[Object change listings]
....

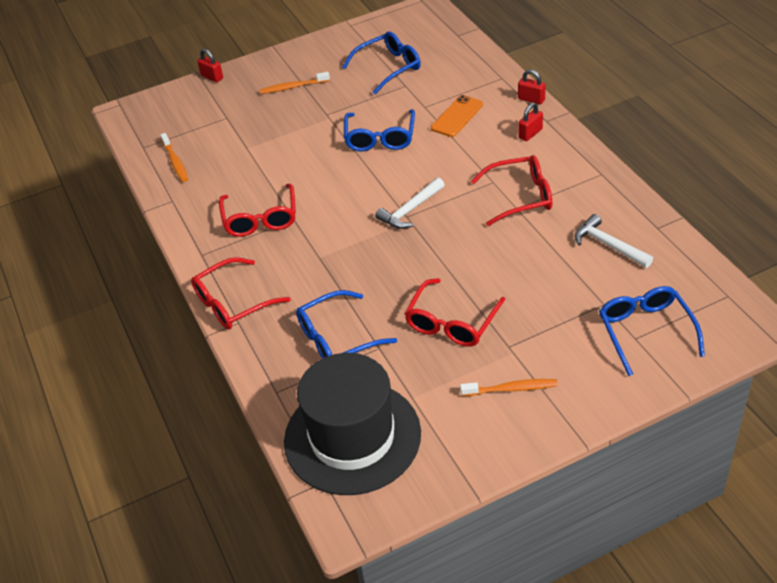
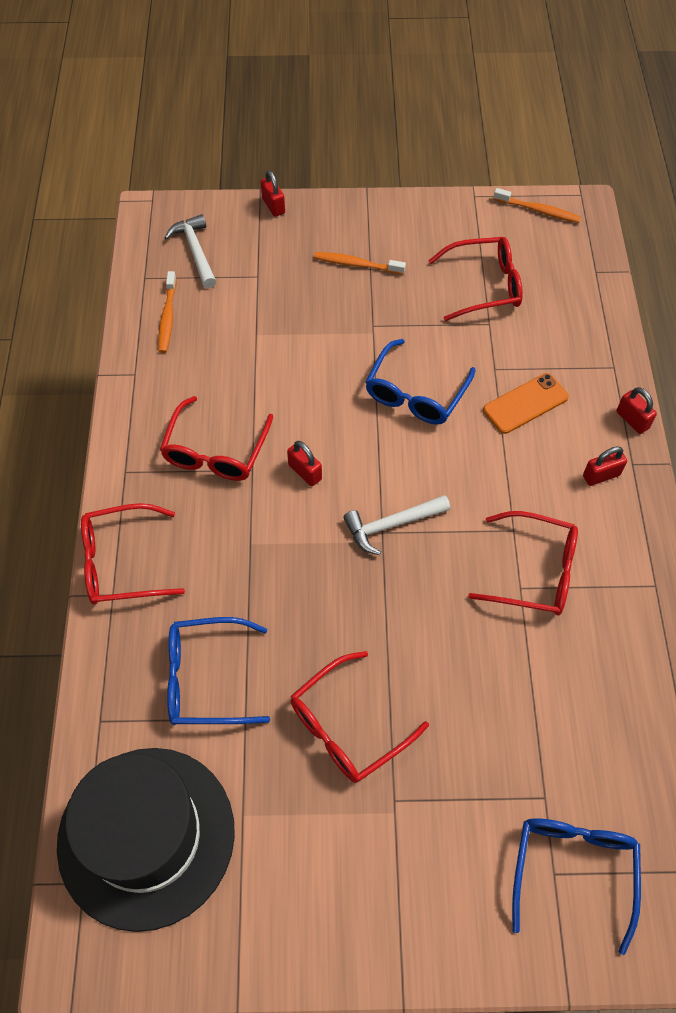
camera: 20 degrees right, 15 degrees up
blue glasses [342,31,421,94] -> red glasses [428,237,523,321]
orange toothbrush [460,379,558,396] -> orange toothbrush moved to [493,188,581,223]
white hammer [575,214,653,268] -> white hammer moved to [164,214,216,288]
none -> red padlock [287,441,322,486]

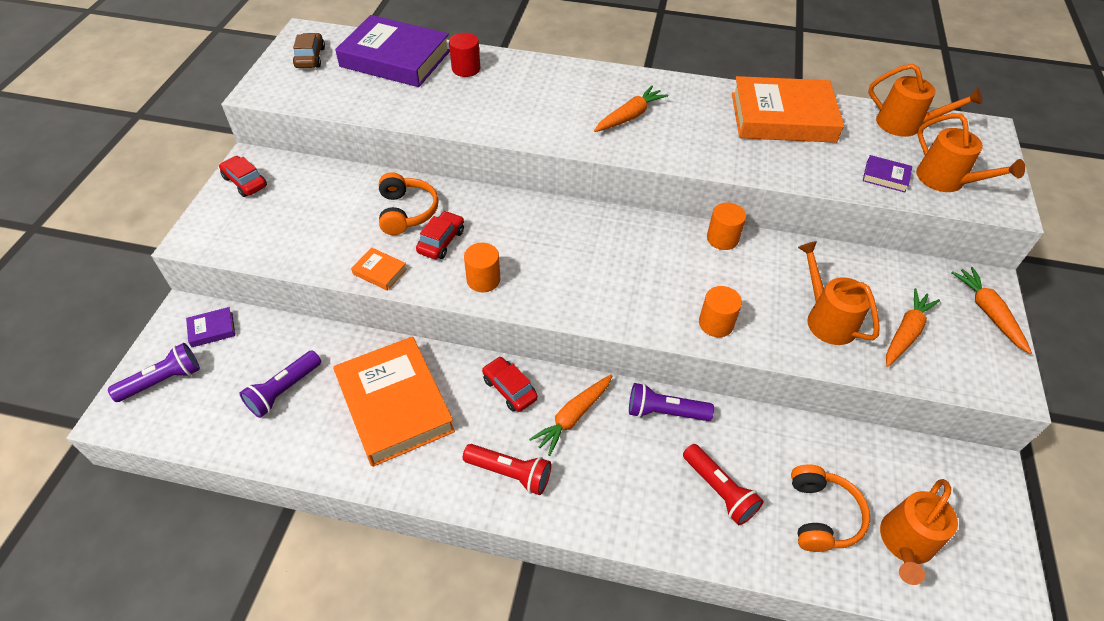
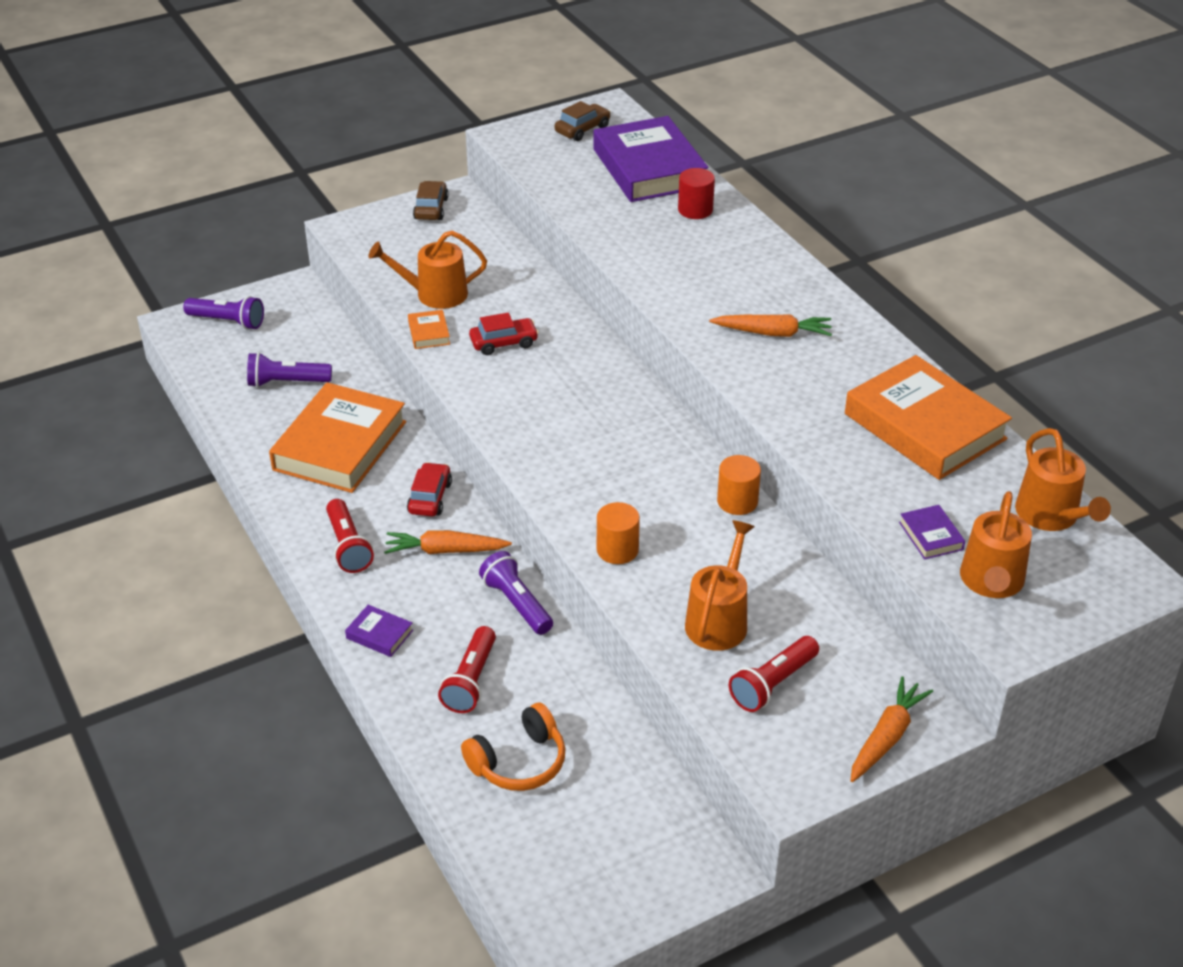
camera: 50 degrees right, 10 degrees down
purple book [186,307,235,347] -> purple book moved to [345,605,413,657]
red car [219,156,267,197] -> brown car [413,181,449,220]
orange headphones [379,173,439,235] -> none
orange cylinder [464,243,500,292] -> none
orange watering can [880,479,958,585] -> orange watering can moved to [368,231,487,309]
orange carrot [886,288,940,367] -> red flashlight [729,636,819,712]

....

What you need to do - Once you have read the records above, say how many of their lines contain the word "degrees", giving only that figure.

Result of the exercise - 2